Start of Block

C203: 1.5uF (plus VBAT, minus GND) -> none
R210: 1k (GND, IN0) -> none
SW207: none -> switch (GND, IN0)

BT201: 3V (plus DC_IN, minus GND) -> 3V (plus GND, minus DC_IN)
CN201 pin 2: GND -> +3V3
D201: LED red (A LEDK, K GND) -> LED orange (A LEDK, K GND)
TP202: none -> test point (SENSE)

End of Block
Start of Block

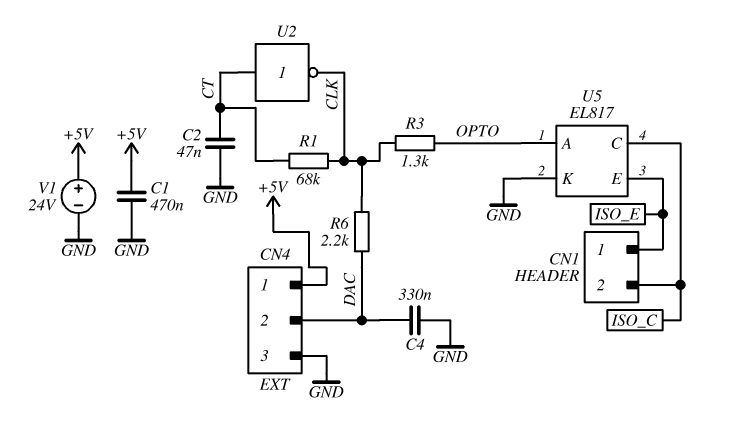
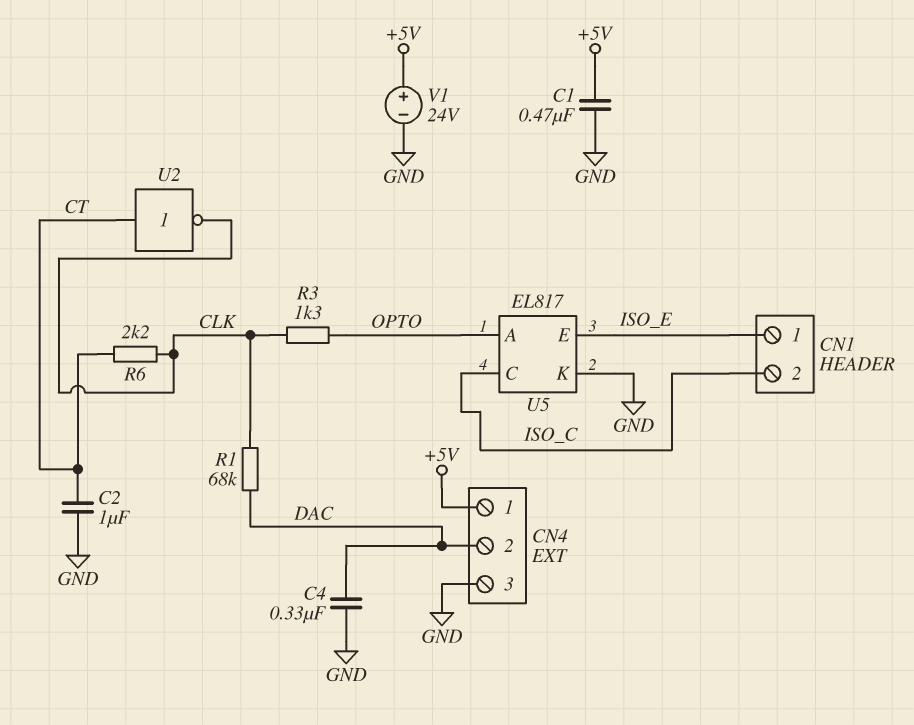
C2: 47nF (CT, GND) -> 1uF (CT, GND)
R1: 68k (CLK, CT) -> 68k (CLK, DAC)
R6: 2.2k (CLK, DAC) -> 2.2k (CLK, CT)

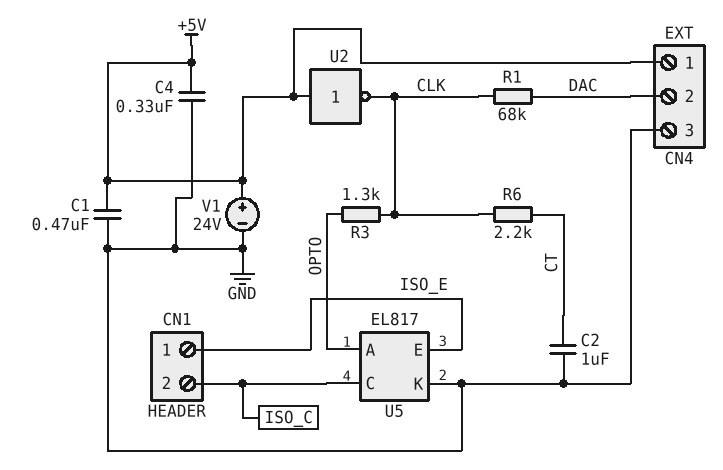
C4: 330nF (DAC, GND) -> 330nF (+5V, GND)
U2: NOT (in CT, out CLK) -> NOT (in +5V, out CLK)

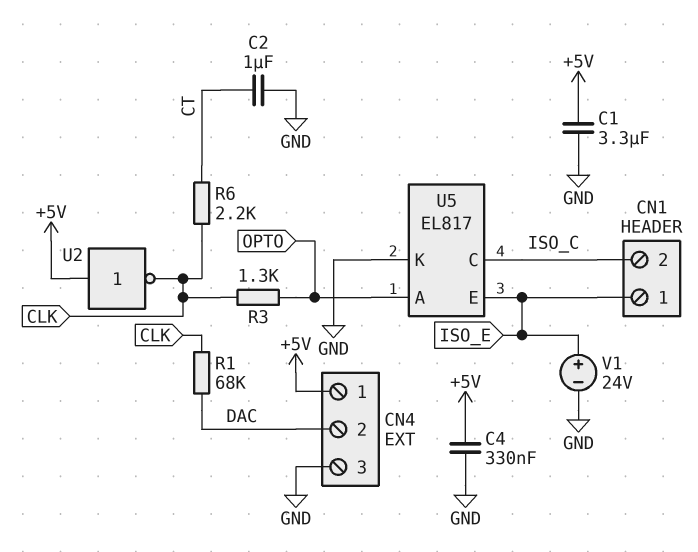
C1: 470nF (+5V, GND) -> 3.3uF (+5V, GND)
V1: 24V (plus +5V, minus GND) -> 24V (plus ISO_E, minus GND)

End of Block

* [THE TASK]: Keep both end lines and retype everything in the records above from the line containing "D201: LED red" through the line containing "TP202: none -> test point (SENSE)", exactly, with nothing else.

* [SOLUTION BELOW]:
D201: LED red (A LEDK, K GND) -> LED orange (A LEDK, K GND)
TP202: none -> test point (SENSE)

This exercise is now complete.